• RECORDS PROVIDED:
[Start of section]

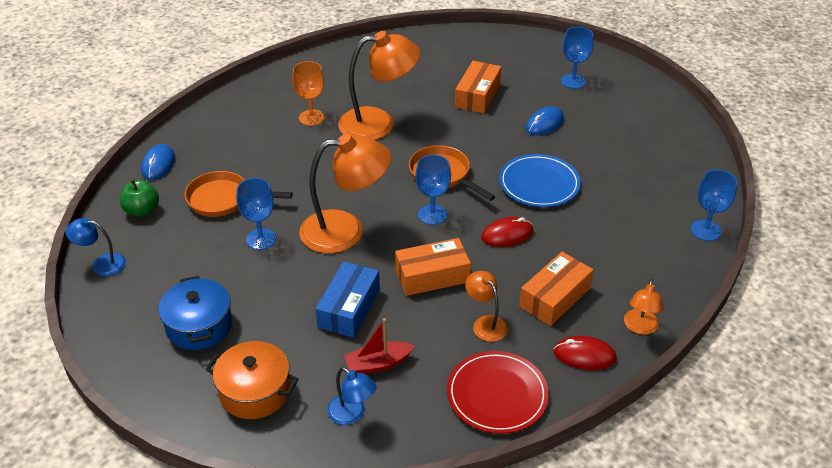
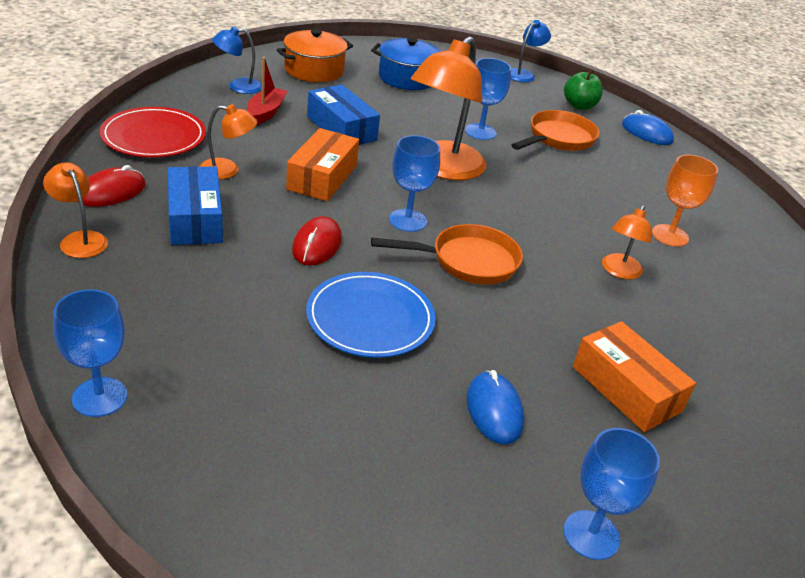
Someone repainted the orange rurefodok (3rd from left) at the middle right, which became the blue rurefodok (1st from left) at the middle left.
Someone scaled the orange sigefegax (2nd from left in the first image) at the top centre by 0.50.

[End of section]
[Start of section]

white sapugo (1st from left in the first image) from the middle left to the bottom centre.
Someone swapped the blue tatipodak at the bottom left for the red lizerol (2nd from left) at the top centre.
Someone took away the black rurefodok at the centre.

[End of section]

• WHAT YOU ARE ASKED TO DO: Please output the lines of the listing above that fall in the stretch from the one with "Someone repainted the" through the one with "Someone scaled the", exactly and only those.

• RESPONSE TO THIS EXERCISE:
Someone repainted the orange rurefodok (3rd from left) at the middle right, which became the blue rurefodok (1st from left) at the middle left.
Someone scaled the orange sigefegax (2nd from left in the first image) at the top centre by 0.50.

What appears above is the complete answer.